§ **ASSIGNMENT**
From the entries below, copy every line where the string "AOUT" appears.

RECORDS PROVIDED section start

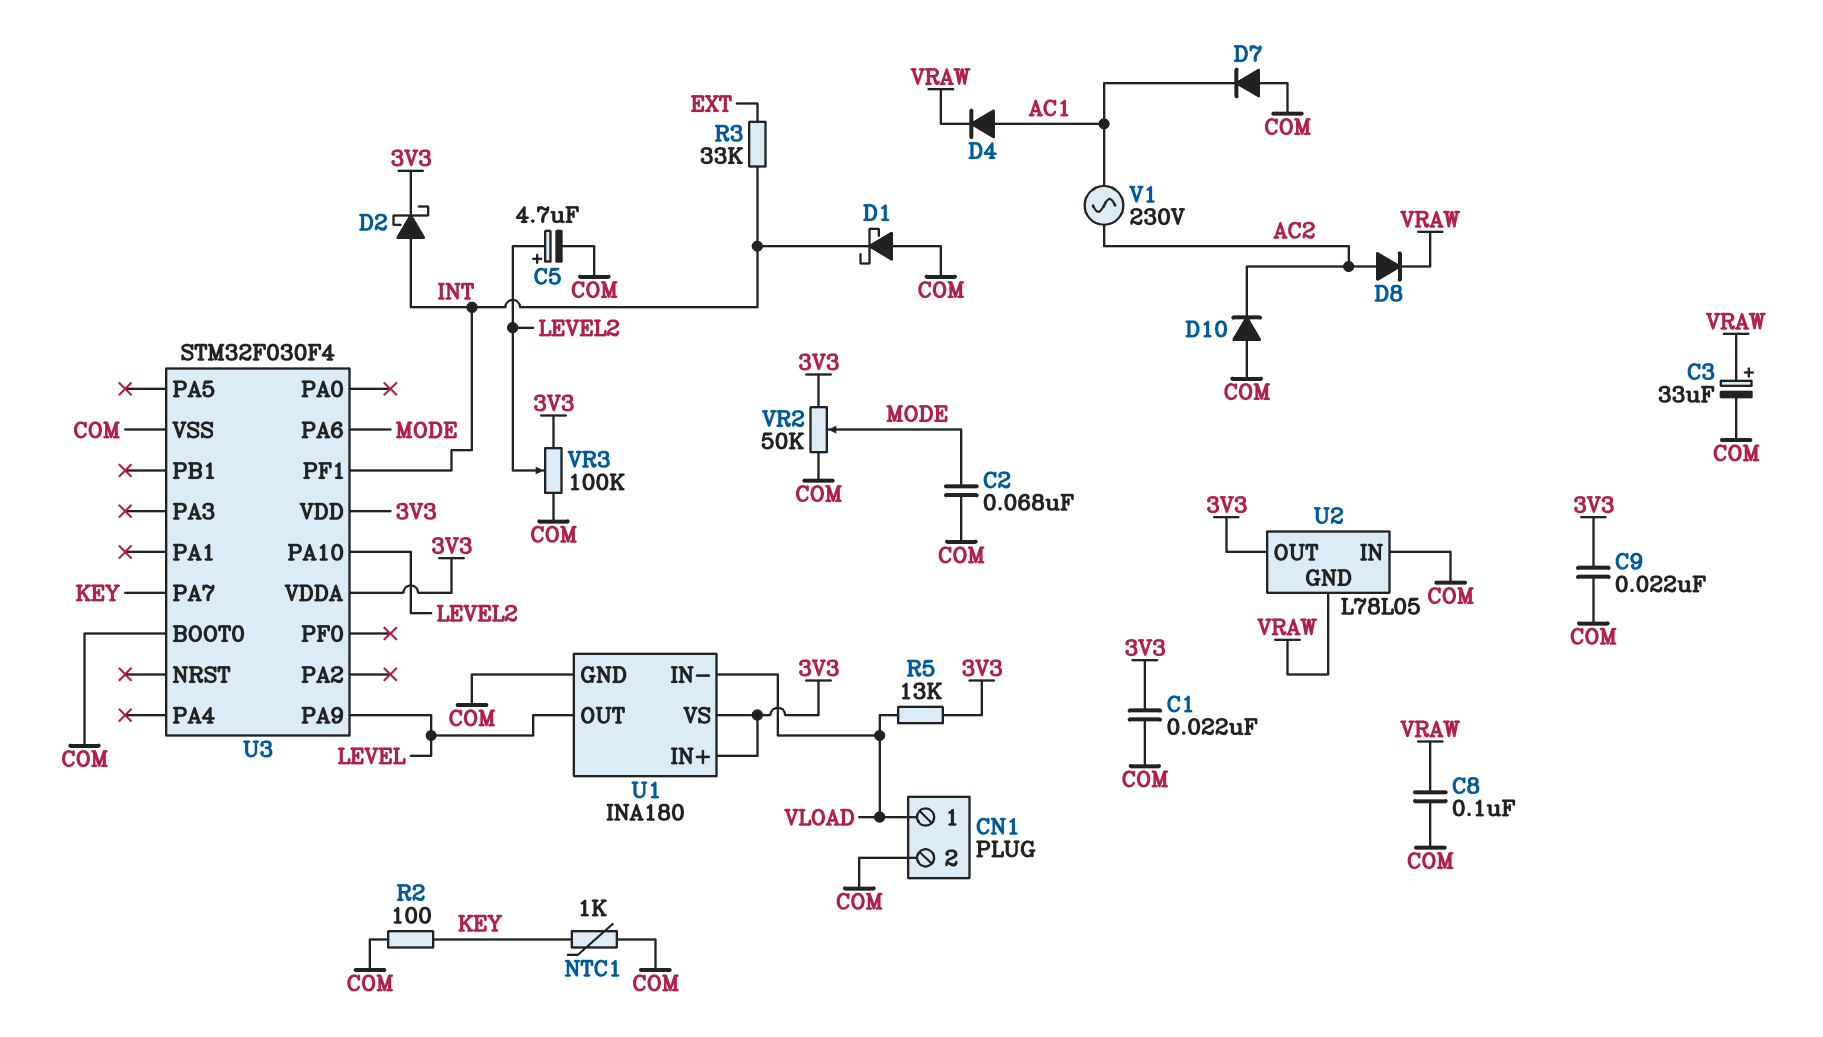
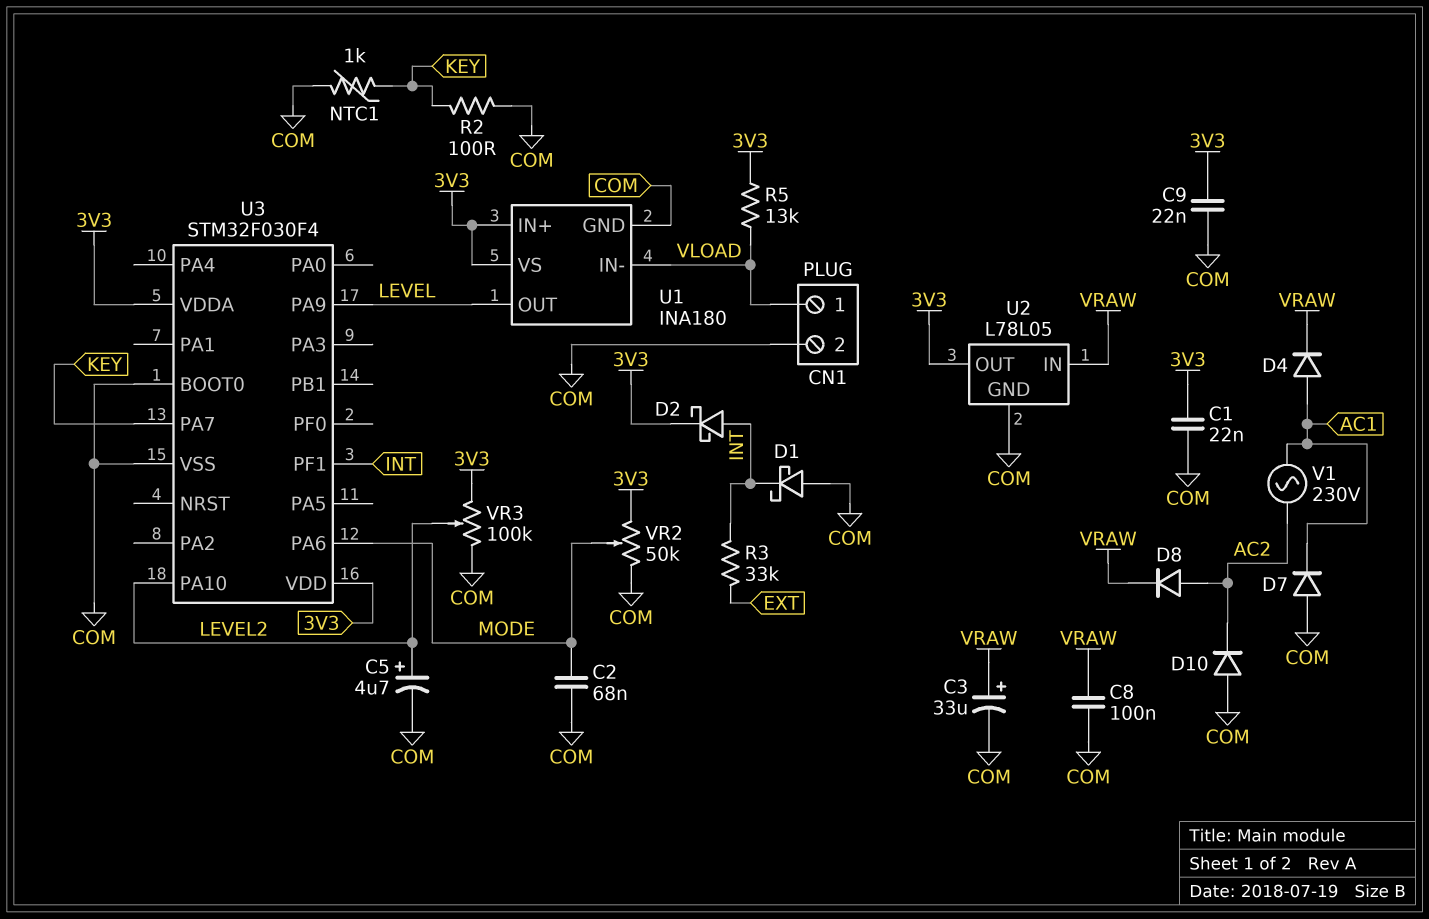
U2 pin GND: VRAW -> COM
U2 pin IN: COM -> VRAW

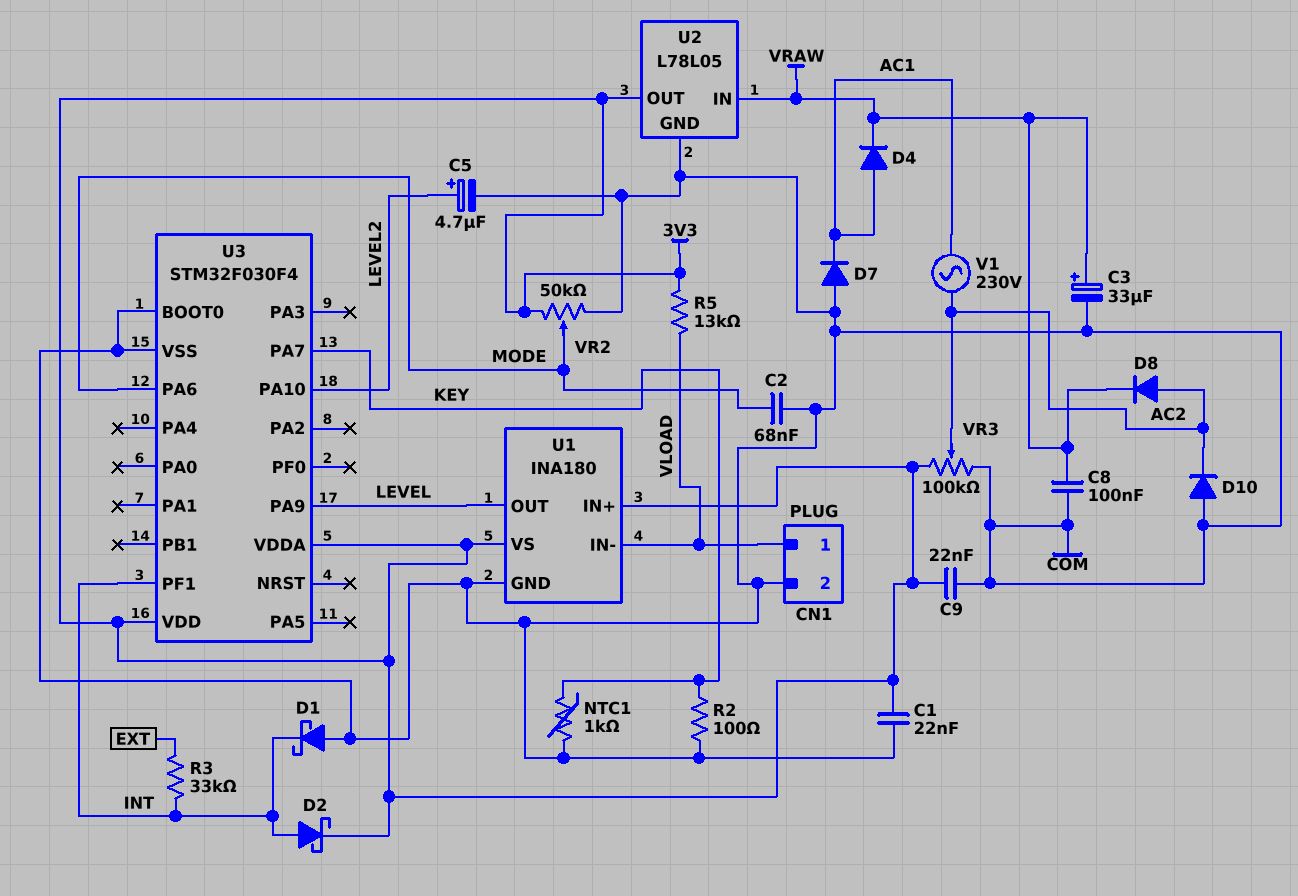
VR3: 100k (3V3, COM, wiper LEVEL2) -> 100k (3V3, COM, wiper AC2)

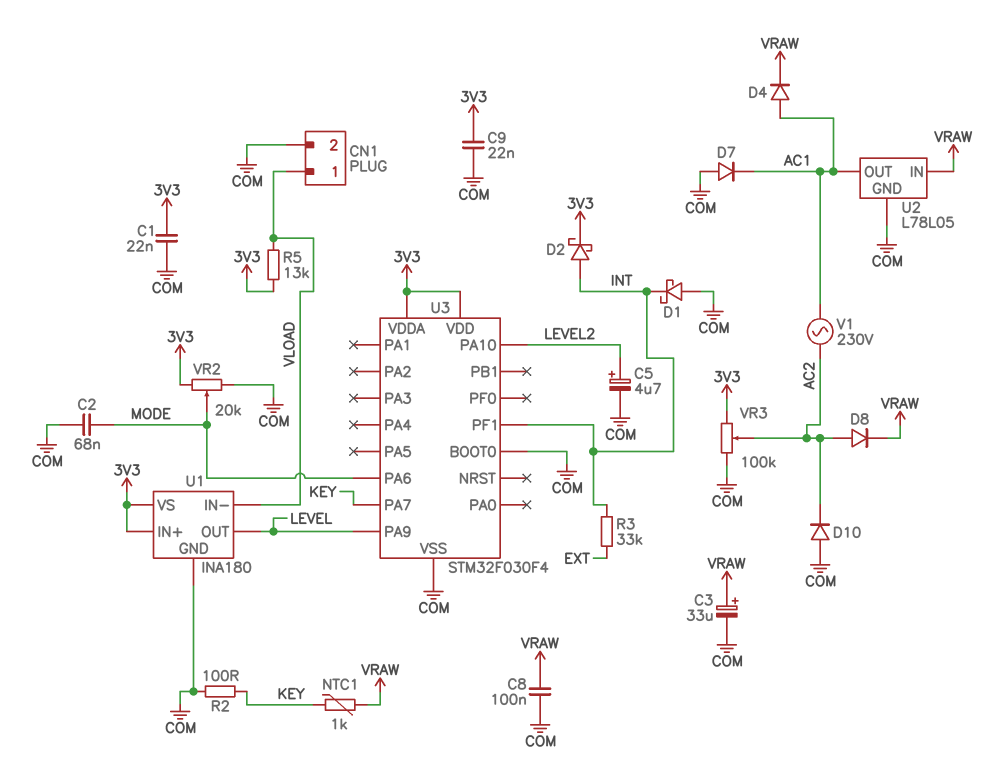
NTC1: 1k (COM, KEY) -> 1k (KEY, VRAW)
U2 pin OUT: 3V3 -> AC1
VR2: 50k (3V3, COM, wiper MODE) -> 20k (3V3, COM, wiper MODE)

RECORDS PROVIDED section end
RECORDS PROVIDED section start

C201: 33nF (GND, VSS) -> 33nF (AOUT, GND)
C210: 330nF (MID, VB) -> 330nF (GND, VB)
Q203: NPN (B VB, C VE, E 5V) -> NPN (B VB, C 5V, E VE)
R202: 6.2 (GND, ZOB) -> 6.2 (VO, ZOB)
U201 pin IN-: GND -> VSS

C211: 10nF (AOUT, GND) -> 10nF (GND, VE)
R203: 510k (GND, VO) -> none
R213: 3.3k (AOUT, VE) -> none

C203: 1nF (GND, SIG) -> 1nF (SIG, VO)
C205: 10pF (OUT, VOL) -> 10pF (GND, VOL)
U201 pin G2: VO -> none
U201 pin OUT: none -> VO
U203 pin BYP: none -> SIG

RECORDS PROVIDED section end

§ **TASK RESULT**
C201: 33nF (GND, VSS) -> 33nF (AOUT, GND)
C211: 10nF (AOUT, GND) -> 10nF (GND, VE)
R213: 3.3k (AOUT, VE) -> none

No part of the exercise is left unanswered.